### [PROVIDED ENTRIES]

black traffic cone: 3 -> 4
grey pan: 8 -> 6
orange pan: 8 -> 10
==
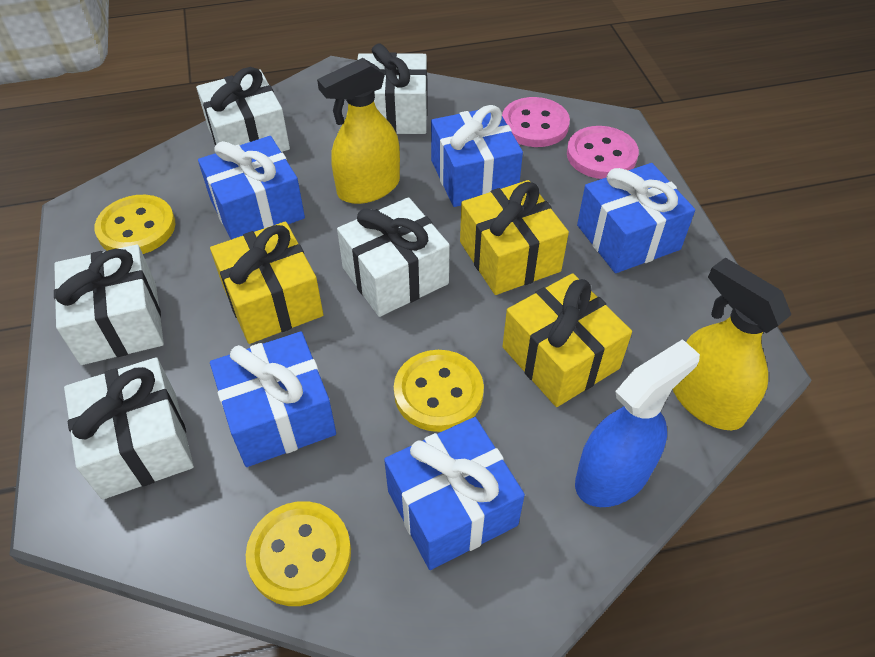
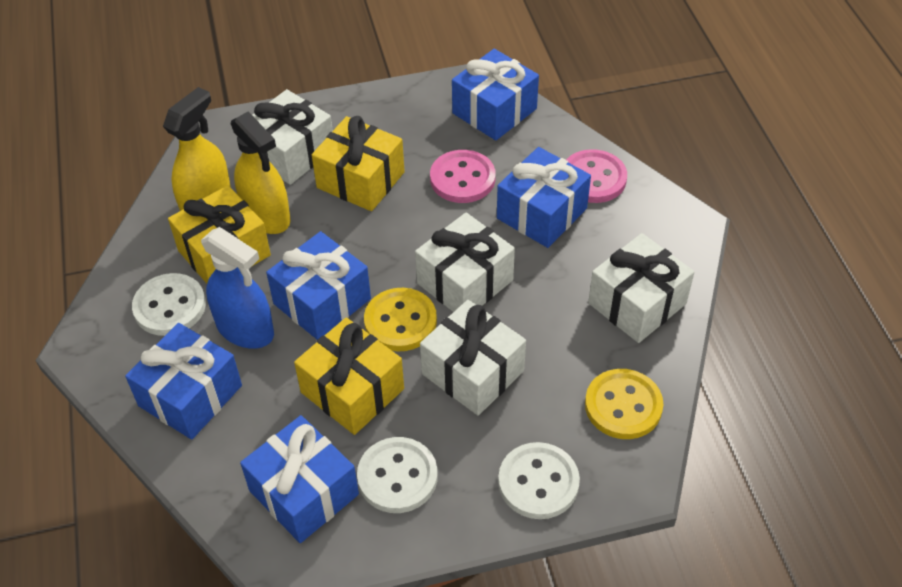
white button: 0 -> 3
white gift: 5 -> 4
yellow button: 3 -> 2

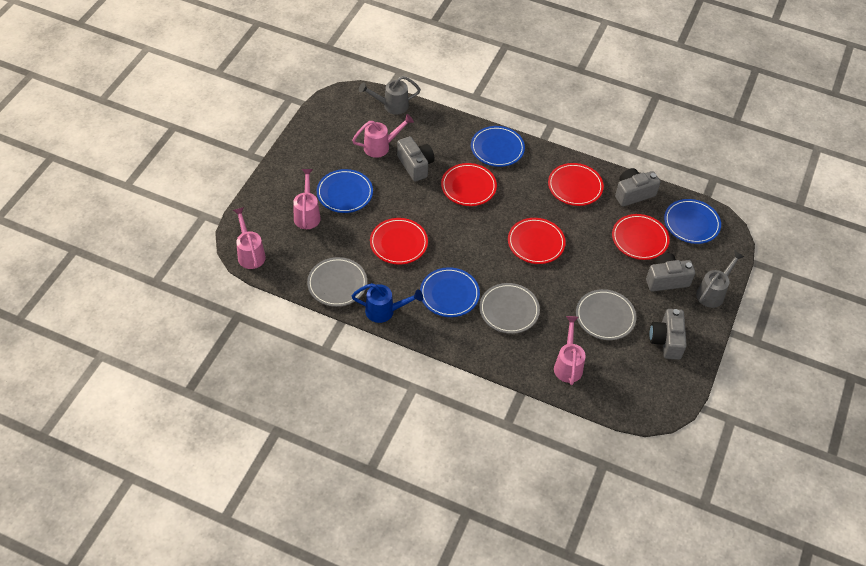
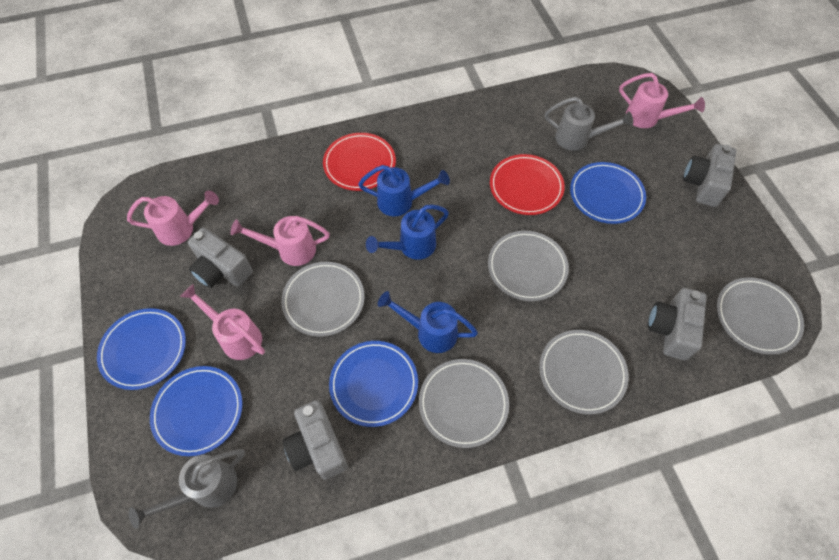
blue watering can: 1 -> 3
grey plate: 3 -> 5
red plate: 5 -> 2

### [REQUIREMENT]
Using the data above, copy exactly the lines from the one containing "white button: 0 -> 3" to the one containing "red plate: 5 -> 2", inclusive. Exclude the pictures.

### [SOLUTION BELOW]
white button: 0 -> 3
white gift: 5 -> 4
yellow button: 3 -> 2

blue watering can: 1 -> 3
grey plate: 3 -> 5
red plate: 5 -> 2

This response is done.